_WHAT IS NEEDED_: If pictures appear in the lines below, skip them and copy exactly the lines from the one containing "grey brush [413,257,535,307]" through the one containing "brown egg [132,183,171,212]", and nothing else.

SUPPLIED ENTRIES below:

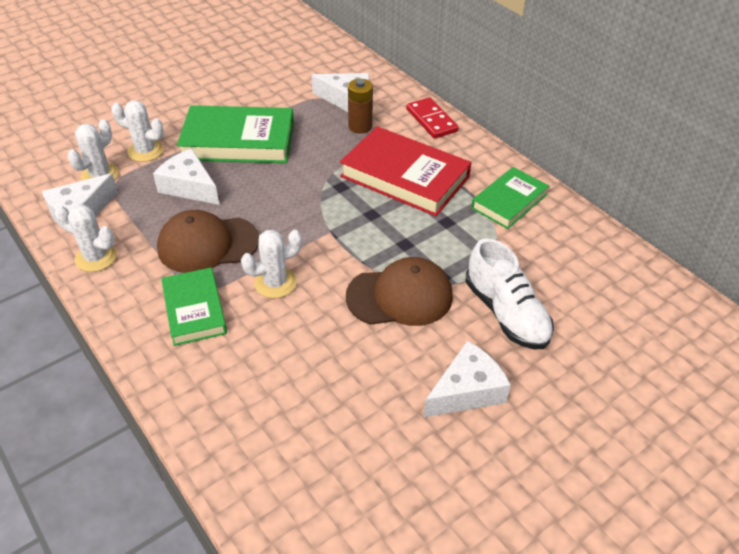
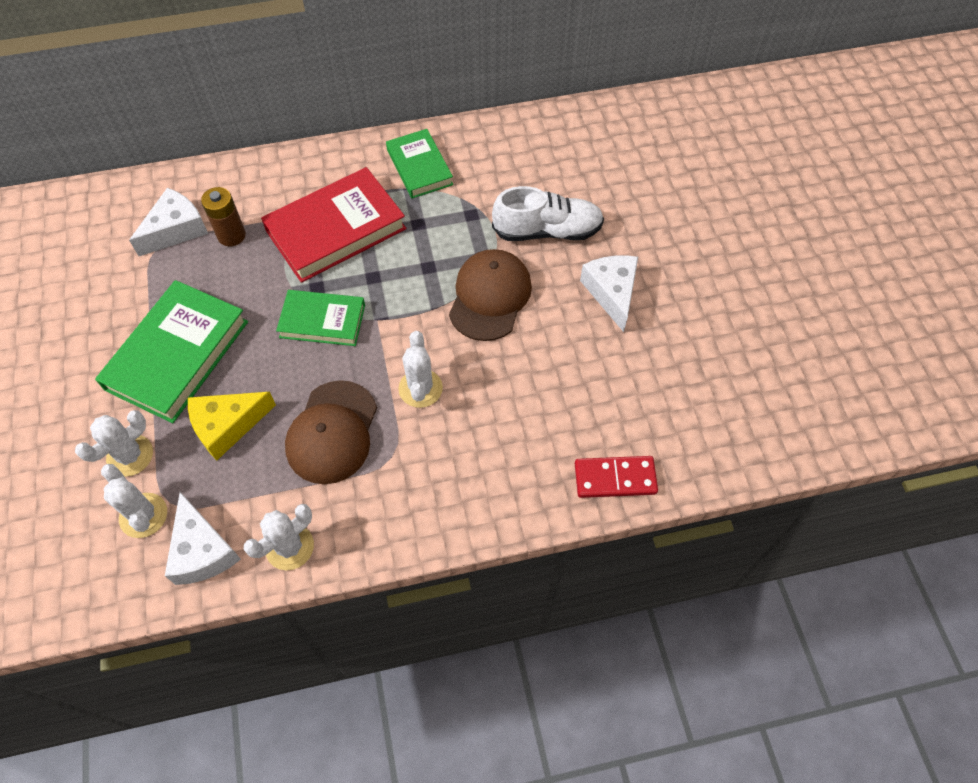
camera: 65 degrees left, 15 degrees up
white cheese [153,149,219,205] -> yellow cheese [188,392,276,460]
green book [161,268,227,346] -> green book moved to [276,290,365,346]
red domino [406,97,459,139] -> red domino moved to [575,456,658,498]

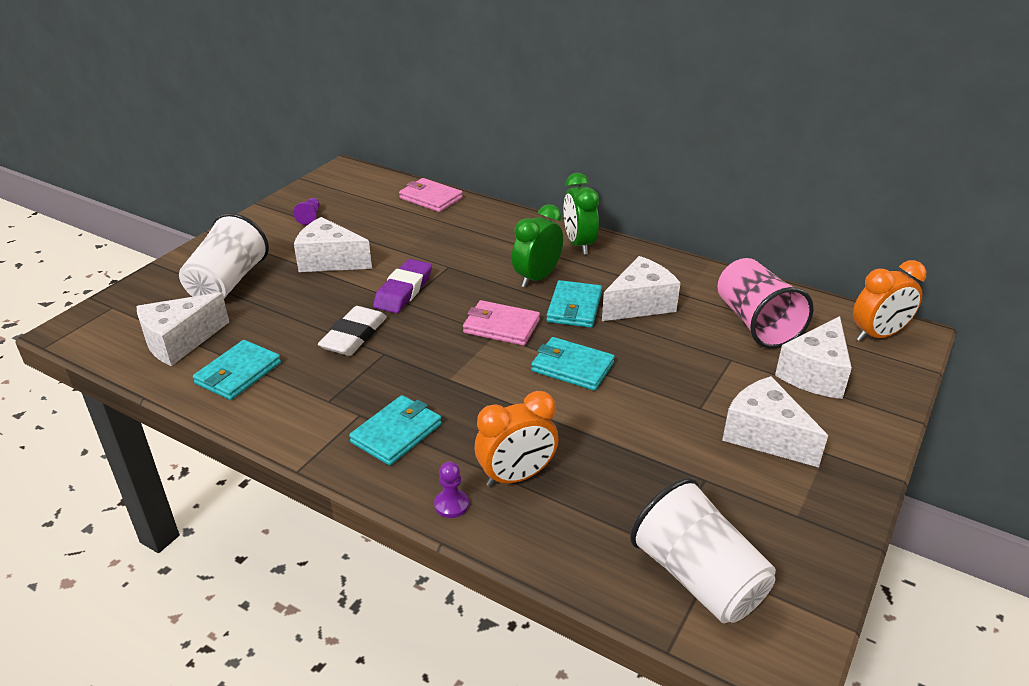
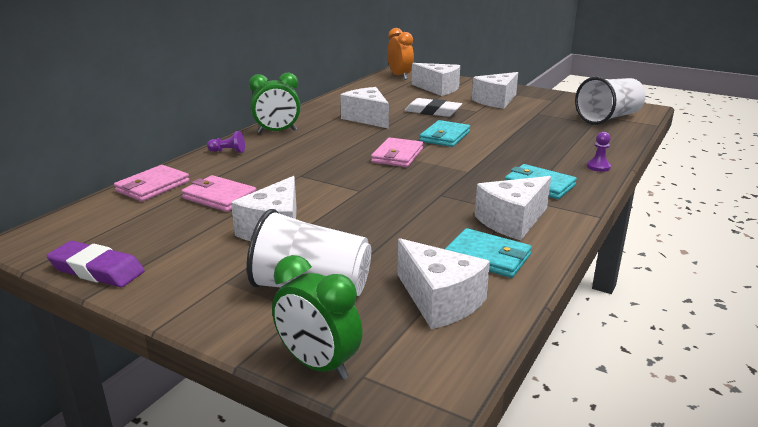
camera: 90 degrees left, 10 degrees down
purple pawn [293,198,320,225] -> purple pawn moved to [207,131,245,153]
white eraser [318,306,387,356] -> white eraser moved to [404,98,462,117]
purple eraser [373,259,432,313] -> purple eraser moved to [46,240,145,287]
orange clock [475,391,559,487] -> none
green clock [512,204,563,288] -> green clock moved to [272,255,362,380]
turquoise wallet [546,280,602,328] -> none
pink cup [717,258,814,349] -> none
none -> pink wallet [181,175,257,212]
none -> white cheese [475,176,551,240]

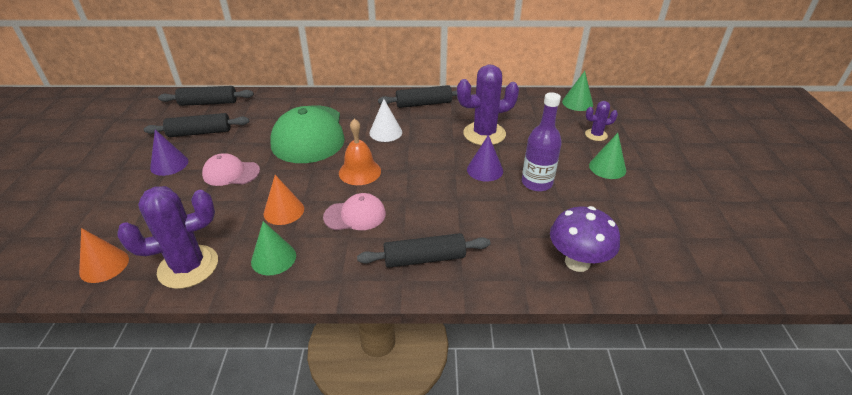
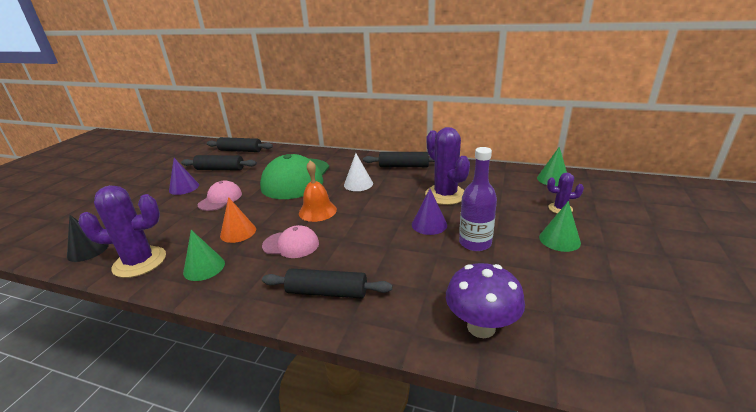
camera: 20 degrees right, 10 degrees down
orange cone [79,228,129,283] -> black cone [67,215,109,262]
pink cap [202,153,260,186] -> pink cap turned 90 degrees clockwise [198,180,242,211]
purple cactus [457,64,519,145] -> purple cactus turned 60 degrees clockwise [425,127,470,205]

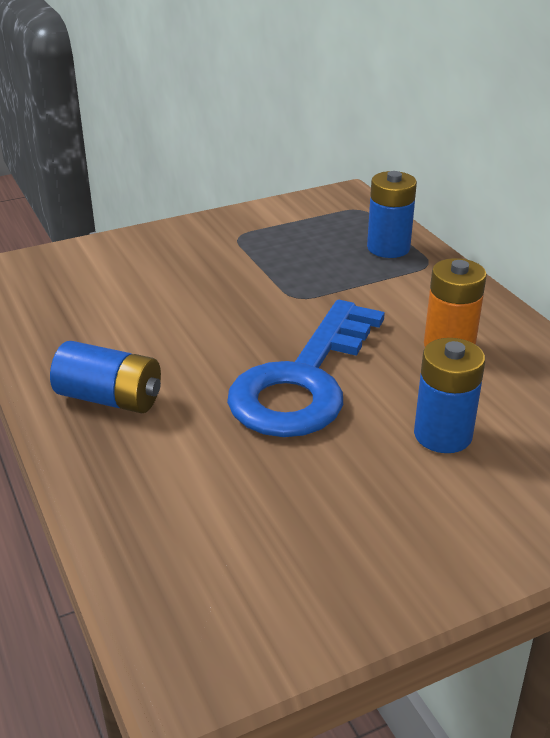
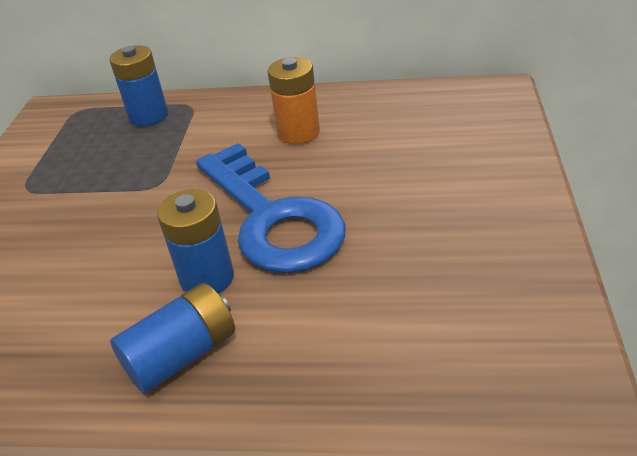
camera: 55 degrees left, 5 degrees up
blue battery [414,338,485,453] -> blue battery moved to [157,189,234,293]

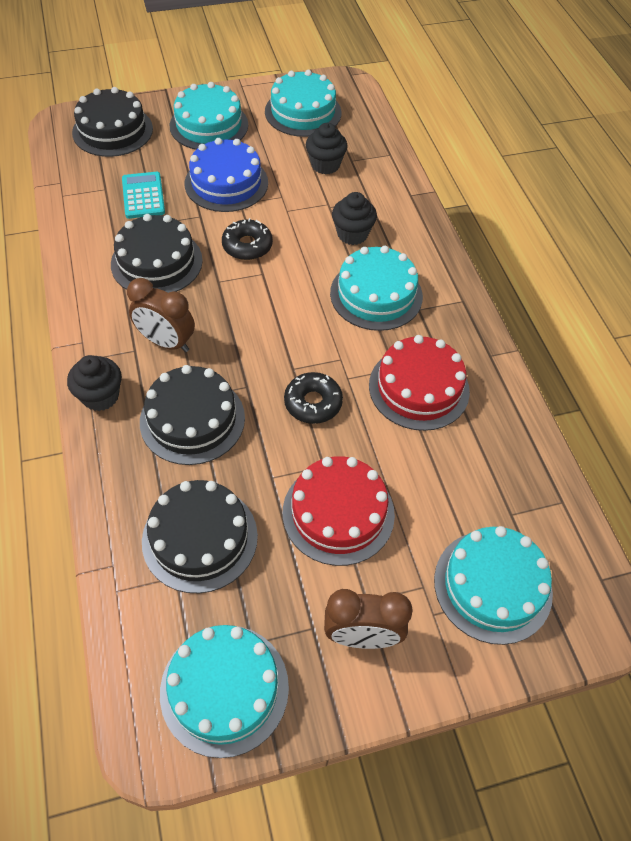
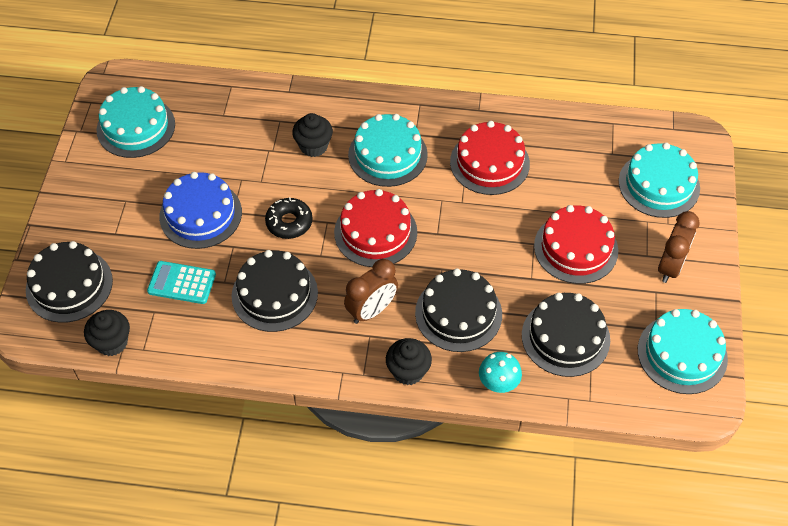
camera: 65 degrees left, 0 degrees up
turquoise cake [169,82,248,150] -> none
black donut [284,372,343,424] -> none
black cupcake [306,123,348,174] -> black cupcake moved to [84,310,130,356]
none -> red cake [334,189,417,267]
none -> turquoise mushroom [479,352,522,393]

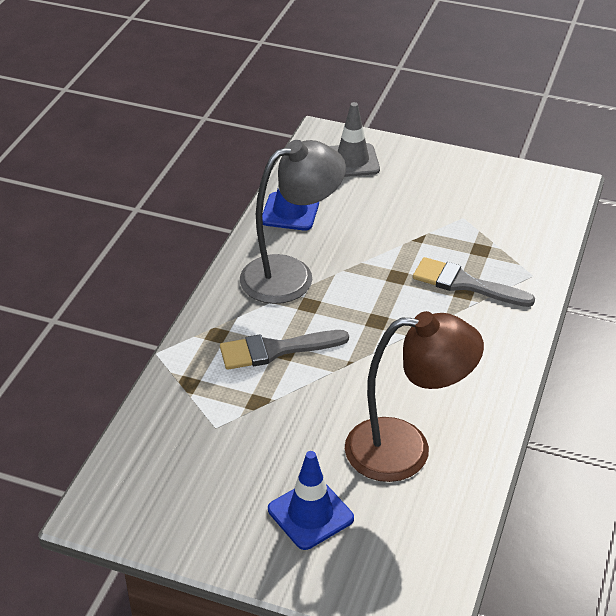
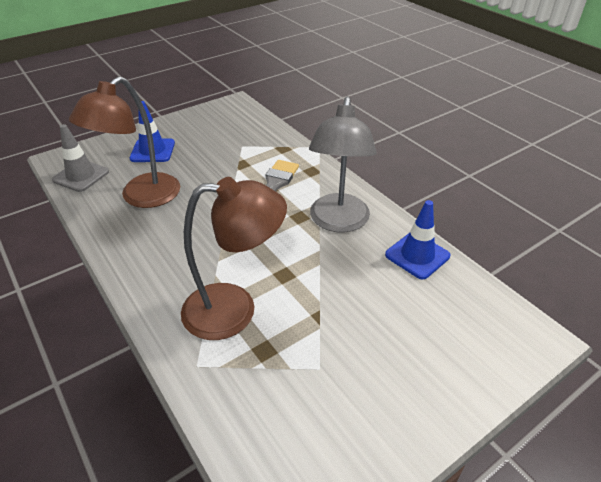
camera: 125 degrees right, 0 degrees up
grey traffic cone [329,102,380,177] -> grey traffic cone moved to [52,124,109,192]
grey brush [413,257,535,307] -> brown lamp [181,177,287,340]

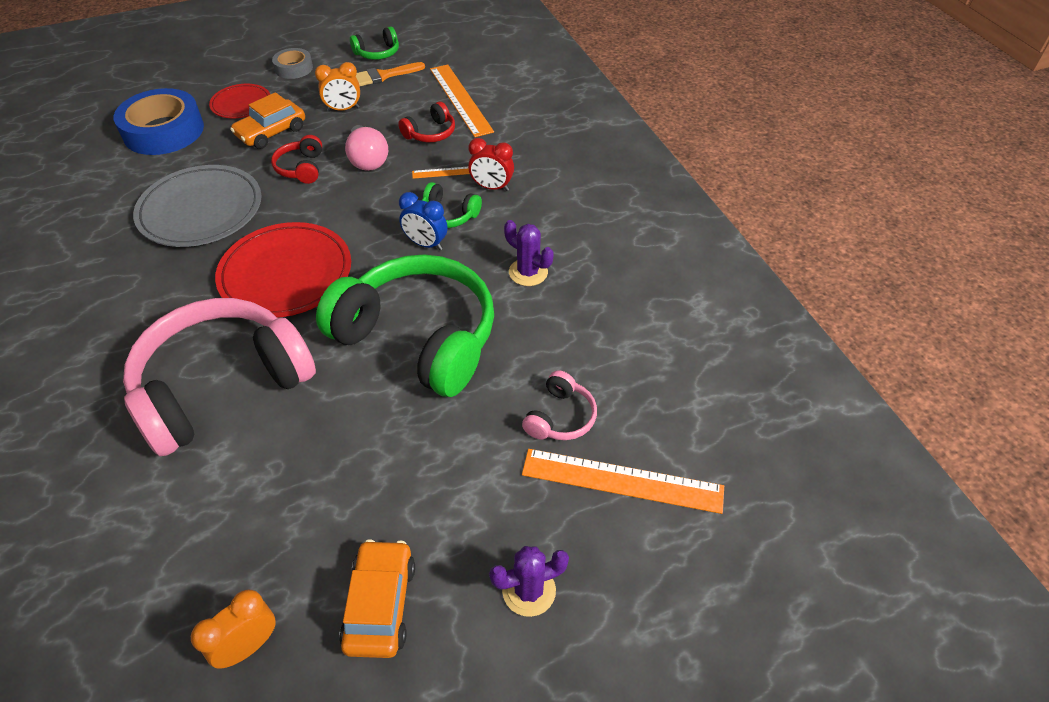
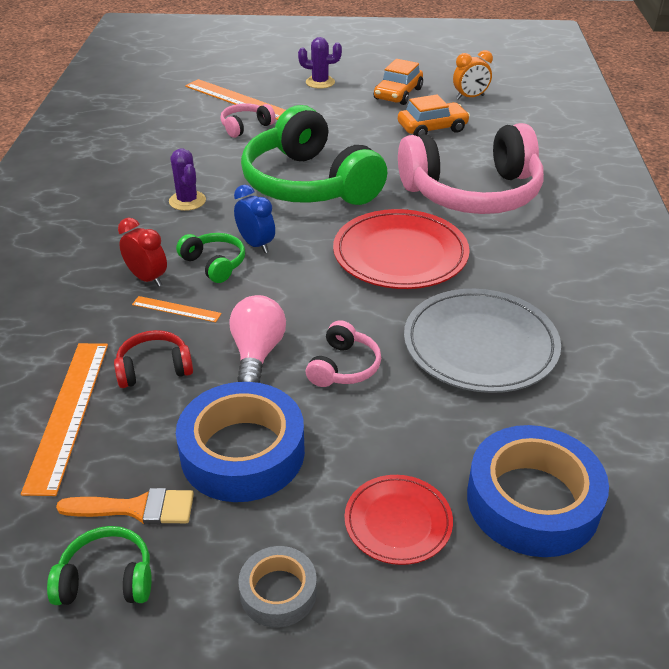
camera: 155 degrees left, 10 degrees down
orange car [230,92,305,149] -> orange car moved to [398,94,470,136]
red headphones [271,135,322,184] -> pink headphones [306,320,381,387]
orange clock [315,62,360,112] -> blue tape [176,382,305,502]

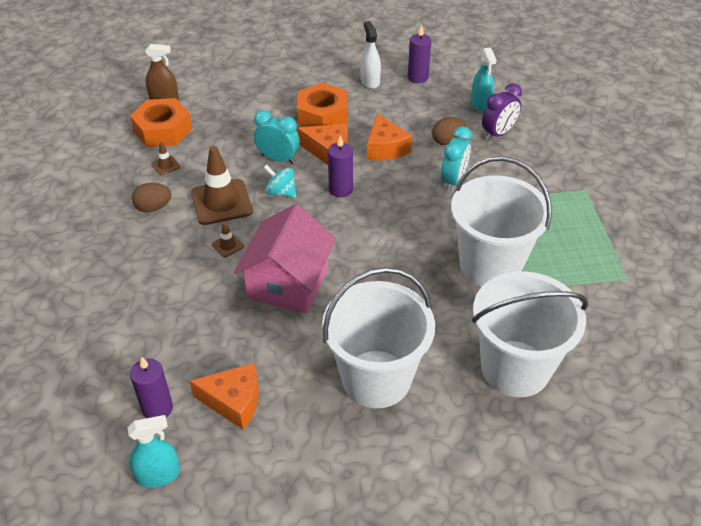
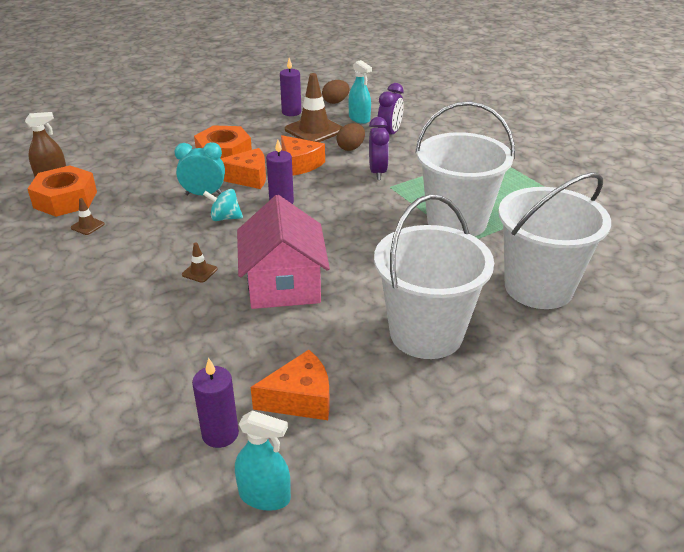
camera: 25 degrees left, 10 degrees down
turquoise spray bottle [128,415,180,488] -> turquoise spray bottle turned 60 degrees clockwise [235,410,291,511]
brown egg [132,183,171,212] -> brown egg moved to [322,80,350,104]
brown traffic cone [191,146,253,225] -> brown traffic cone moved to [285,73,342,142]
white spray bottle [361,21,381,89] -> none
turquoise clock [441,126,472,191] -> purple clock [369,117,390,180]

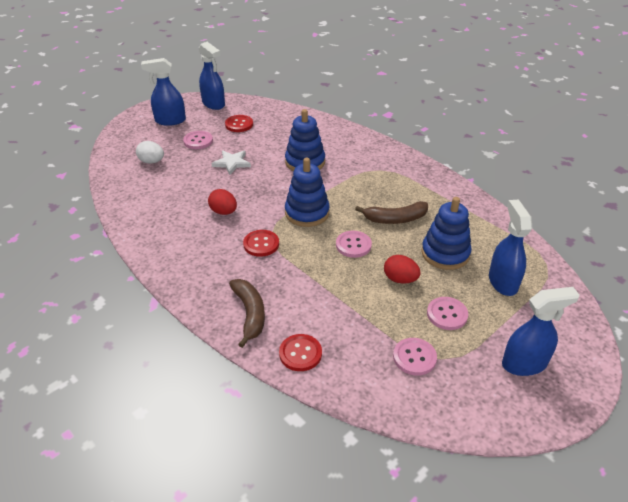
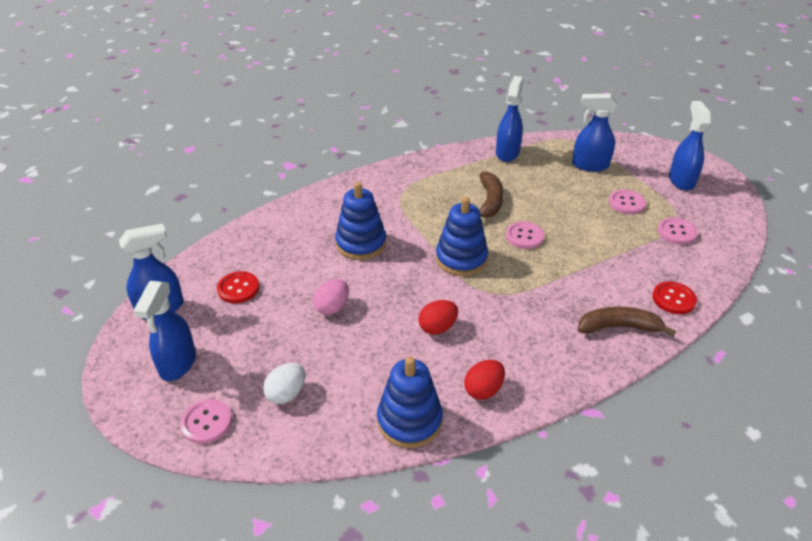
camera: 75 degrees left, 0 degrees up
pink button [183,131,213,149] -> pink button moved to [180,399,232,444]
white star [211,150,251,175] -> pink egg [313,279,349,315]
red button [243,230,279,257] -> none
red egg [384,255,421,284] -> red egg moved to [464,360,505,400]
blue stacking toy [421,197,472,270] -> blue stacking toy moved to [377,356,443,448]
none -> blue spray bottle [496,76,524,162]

End of SUPPLIED ENTRIES.

_REPLY TO THE TASK_:
grey brush [413,257,535,307] -> brown lamp [181,177,287,340]

camera: 155 degrees left, 10 degrees down
orange car [230,92,305,149] -> orange car moved to [398,94,470,136]
red headphones [271,135,322,184] -> pink headphones [306,320,381,387]
orange clock [315,62,360,112] -> blue tape [176,382,305,502]

camera: 25 degrees left, 10 degrees down
turquoise spray bottle [128,415,180,488] -> turquoise spray bottle turned 60 degrees clockwise [235,410,291,511]
brown egg [132,183,171,212] -> brown egg moved to [322,80,350,104]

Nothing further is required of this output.